[Word and element location records]
* * *
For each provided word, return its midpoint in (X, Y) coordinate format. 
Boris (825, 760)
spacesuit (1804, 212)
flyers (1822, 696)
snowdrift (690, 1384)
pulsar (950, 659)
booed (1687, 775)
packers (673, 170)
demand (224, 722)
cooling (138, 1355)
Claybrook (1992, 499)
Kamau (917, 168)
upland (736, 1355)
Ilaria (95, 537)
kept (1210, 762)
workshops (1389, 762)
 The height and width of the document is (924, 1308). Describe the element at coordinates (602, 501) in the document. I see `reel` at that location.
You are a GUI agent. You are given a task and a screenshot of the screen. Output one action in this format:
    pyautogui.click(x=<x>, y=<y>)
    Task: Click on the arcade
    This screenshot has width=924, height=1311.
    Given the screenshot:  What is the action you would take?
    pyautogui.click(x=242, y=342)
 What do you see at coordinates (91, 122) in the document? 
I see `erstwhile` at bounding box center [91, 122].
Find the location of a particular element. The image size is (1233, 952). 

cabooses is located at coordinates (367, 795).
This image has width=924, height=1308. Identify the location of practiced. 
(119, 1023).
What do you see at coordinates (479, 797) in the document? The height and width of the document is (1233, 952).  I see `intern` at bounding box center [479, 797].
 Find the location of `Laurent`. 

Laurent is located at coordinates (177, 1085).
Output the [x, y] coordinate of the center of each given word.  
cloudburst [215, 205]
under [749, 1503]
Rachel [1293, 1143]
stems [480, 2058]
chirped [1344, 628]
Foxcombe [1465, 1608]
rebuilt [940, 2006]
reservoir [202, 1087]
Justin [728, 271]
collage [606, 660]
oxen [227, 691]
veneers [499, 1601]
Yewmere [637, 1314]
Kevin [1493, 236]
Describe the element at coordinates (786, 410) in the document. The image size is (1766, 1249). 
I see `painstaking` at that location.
* * *
Reproduce the lines of the material without any changes, from its start up to and including the line containing "oxen [227, 691]".

For each provided word, return its midpoint in (X, Y) coordinate format. 
Boris (825, 760)
spacesuit (1804, 212)
flyers (1822, 696)
snowdrift (690, 1384)
pulsar (950, 659)
booed (1687, 775)
packers (673, 170)
demand (224, 722)
cooling (138, 1355)
Claybrook (1992, 499)
Kamau (917, 168)
upland (736, 1355)
Ilaria (95, 537)
kept (1210, 762)
workshops (1389, 762)
 The height and width of the document is (924, 1308). Describe the element at coordinates (602, 501) in the document. I see `reel` at that location.
You are a GUI agent. You are given a task and a screenshot of the screen. Output one action in this format:
    pyautogui.click(x=<x>, y=<y>)
    Task: Click on the arcade
    This screenshot has width=924, height=1311.
    Given the screenshot:  What is the action you would take?
    pyautogui.click(x=242, y=342)
 What do you see at coordinates (91, 122) in the document? 
I see `erstwhile` at bounding box center [91, 122].
Find the location of a particular element. The image size is (1233, 952). 

cabooses is located at coordinates (367, 795).
This image has width=924, height=1308. Identify the location of practiced. 
(119, 1023).
What do you see at coordinates (479, 797) in the document? The height and width of the document is (1233, 952).  I see `intern` at bounding box center [479, 797].
 Find the location of `Laurent`. 

Laurent is located at coordinates (177, 1085).
Output the [x, y] coordinate of the center of each given word.  
cloudburst [215, 205]
under [749, 1503]
Rachel [1293, 1143]
stems [480, 2058]
chirped [1344, 628]
Foxcombe [1465, 1608]
rebuilt [940, 2006]
reservoir [202, 1087]
Justin [728, 271]
collage [606, 660]
oxen [227, 691]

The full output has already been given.